> [SET TASK]
Which lines in the data below contain the string "tuplet"? Copy each of them in full.

> [LISTED ENTRIES]

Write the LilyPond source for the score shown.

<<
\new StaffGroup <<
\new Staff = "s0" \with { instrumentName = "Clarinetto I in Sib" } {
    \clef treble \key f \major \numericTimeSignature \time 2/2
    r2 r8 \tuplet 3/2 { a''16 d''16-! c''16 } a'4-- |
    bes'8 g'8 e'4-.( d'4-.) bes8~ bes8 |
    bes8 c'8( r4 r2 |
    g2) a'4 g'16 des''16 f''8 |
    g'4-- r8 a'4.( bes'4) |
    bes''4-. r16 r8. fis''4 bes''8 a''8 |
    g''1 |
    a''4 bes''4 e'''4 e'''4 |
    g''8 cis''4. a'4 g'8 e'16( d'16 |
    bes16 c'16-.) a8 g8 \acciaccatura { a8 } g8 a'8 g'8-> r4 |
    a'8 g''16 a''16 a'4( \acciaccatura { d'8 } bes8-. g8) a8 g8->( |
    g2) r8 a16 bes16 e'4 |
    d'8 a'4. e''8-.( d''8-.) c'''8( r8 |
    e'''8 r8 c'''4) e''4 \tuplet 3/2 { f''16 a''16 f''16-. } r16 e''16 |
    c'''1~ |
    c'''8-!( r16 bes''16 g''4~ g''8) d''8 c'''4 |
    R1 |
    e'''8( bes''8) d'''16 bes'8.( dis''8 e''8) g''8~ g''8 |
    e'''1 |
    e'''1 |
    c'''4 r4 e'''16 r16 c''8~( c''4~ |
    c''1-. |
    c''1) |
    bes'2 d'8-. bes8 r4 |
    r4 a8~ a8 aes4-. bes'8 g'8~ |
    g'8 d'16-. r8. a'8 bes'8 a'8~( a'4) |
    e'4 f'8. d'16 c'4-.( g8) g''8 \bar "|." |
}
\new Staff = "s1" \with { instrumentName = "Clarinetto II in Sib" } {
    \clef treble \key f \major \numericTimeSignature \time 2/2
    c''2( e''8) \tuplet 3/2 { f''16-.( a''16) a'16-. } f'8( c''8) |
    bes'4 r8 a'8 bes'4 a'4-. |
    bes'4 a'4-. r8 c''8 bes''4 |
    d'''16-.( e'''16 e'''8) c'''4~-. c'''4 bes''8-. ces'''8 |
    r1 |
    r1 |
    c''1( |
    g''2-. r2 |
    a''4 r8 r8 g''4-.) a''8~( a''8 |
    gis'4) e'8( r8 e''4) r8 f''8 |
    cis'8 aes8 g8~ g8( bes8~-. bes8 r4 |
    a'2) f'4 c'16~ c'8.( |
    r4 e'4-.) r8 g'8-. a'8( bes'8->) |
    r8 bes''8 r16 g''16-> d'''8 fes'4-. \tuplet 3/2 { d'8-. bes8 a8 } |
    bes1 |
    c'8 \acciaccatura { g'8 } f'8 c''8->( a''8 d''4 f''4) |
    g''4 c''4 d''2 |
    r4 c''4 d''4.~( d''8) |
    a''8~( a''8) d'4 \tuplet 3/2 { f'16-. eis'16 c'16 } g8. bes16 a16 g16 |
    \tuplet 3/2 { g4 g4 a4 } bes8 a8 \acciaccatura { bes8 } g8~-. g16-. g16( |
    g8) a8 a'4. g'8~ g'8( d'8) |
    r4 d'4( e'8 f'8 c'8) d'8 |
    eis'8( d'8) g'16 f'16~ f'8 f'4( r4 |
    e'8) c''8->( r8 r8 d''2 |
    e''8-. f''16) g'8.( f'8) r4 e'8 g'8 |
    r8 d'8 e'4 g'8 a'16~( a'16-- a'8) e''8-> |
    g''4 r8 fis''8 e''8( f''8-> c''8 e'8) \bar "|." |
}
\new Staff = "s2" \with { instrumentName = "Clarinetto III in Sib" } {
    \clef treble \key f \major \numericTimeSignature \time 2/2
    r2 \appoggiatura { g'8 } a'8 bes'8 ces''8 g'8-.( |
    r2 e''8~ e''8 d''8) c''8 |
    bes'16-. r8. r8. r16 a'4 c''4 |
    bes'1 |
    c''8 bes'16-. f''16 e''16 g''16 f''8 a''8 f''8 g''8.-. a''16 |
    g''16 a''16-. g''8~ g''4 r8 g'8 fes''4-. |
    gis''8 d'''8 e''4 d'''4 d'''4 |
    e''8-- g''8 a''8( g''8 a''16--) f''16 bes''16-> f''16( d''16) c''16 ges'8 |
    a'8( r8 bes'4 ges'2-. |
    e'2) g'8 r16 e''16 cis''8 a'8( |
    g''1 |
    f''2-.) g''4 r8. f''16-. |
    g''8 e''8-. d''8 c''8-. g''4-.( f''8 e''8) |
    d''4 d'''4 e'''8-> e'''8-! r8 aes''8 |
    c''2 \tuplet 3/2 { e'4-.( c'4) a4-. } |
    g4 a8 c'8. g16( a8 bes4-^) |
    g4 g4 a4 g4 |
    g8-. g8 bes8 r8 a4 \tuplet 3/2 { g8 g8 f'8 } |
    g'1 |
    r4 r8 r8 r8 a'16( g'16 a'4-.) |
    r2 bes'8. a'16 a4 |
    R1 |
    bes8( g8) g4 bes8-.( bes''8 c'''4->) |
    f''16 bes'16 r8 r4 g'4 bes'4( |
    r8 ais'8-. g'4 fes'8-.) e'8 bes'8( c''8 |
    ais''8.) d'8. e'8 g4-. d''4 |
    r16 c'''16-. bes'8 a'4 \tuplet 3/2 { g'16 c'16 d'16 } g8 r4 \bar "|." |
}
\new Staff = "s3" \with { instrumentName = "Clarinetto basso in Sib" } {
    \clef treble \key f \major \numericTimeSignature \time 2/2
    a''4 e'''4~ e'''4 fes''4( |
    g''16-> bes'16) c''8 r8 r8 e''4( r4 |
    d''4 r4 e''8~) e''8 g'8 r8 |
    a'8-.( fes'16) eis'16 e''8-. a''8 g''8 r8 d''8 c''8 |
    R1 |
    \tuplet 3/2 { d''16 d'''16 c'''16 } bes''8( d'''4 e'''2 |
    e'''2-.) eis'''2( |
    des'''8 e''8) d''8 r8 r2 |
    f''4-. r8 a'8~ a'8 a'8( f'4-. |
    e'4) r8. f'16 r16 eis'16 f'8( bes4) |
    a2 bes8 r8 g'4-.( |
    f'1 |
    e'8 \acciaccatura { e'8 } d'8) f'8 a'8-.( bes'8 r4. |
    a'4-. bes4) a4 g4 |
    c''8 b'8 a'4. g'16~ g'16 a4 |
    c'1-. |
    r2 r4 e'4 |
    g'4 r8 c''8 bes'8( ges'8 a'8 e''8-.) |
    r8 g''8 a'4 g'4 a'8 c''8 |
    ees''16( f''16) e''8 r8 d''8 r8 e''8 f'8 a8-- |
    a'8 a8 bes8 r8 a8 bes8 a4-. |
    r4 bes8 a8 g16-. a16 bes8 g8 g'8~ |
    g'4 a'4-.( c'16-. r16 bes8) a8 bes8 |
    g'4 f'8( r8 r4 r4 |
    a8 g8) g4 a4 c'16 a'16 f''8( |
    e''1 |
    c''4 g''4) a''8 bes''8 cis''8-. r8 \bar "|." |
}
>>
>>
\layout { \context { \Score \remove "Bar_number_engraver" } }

> [FULL SOLUTION]
    r2 r8 \tuplet 3/2 { a''16 d''16-! c''16 } a'4-- |
    e'''8 r8 c'''4) e''4 \tuplet 3/2 { f''16 a''16 f''16-. } r16 e''16 |
    c''2( e''8) \tuplet 3/2 { f''16-.( a''16) a'16-. } f'8( c''8) |
    r8 bes''8 r16 g''16-> d'''8 fes'4-. \tuplet 3/2 { d'8-. bes8 a8 } |
    a''8~( a''8) d'4 \tuplet 3/2 { f'16-. eis'16 c'16 } g8. bes16 a16 g16 |
    \tuplet 3/2 { g4 g4 a4 } bes8 a8 \acciaccatura { bes8 } g8~-. g16-. g16( |
    c''2 \tuplet 3/2 { e'4-.( c'4) a4-. } |
    g8-. g8 bes8 r8 a4 \tuplet 3/2 { g8 g8 f'8 } |
    r16 c'''16-. bes'8 a'4 \tuplet 3/2 { g'16 c'16 d'16 } g8 r4 \bar "|." |
    \tuplet 3/2 { d''16 d'''16 c'''16 } bes''8( d'''4 e'''2 |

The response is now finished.